# [Image change detection data]
++++++

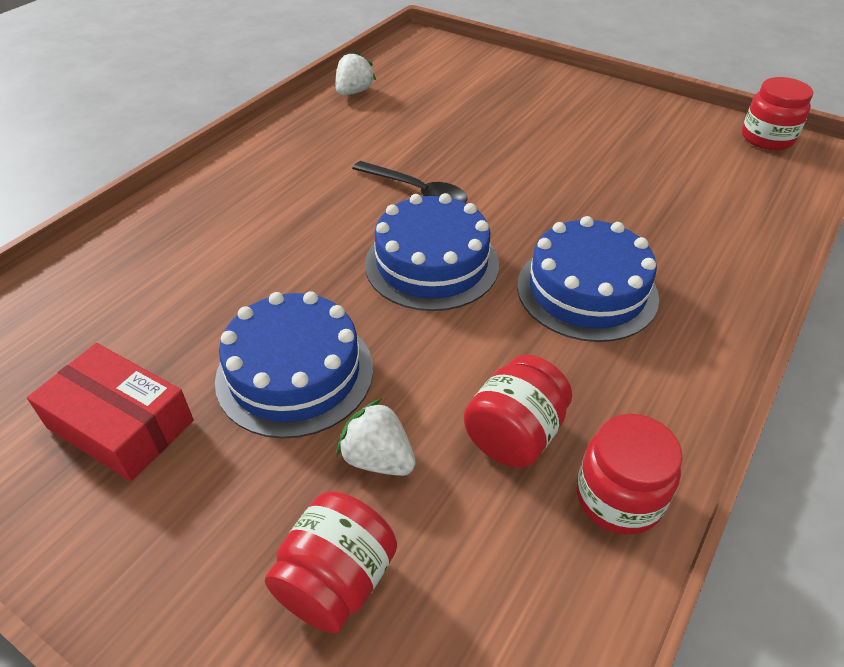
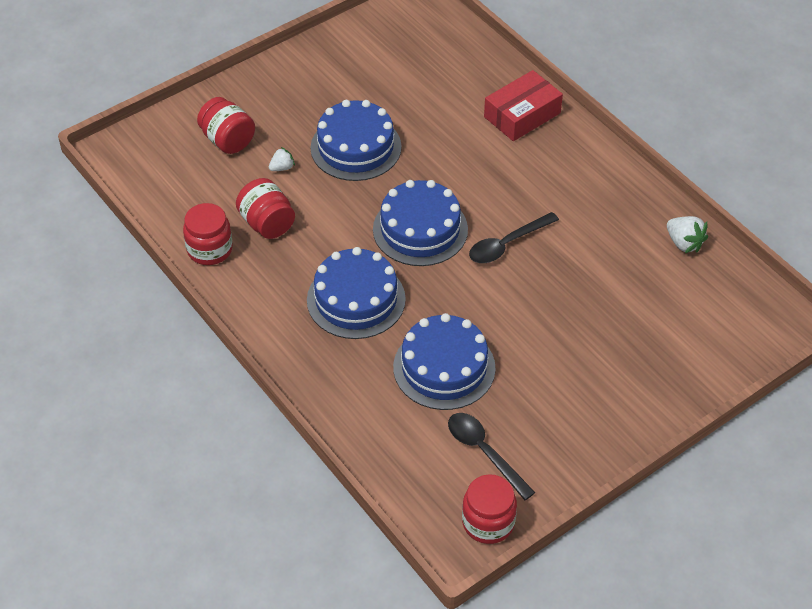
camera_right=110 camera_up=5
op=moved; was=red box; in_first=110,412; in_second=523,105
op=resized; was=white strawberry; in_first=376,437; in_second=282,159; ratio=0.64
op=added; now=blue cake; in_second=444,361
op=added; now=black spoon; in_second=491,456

++++++

# [PROMPT]
Output the data above in full and exactly, with every image left out.

# [ANSWER SECTION]
camera_right=110 camera_up=5
op=moved; was=red box; in_first=110,412; in_second=523,105
op=resized; was=white strawberry; in_first=376,437; in_second=282,159; ratio=0.64
op=added; now=blue cake; in_second=444,361
op=added; now=black spoon; in_second=491,456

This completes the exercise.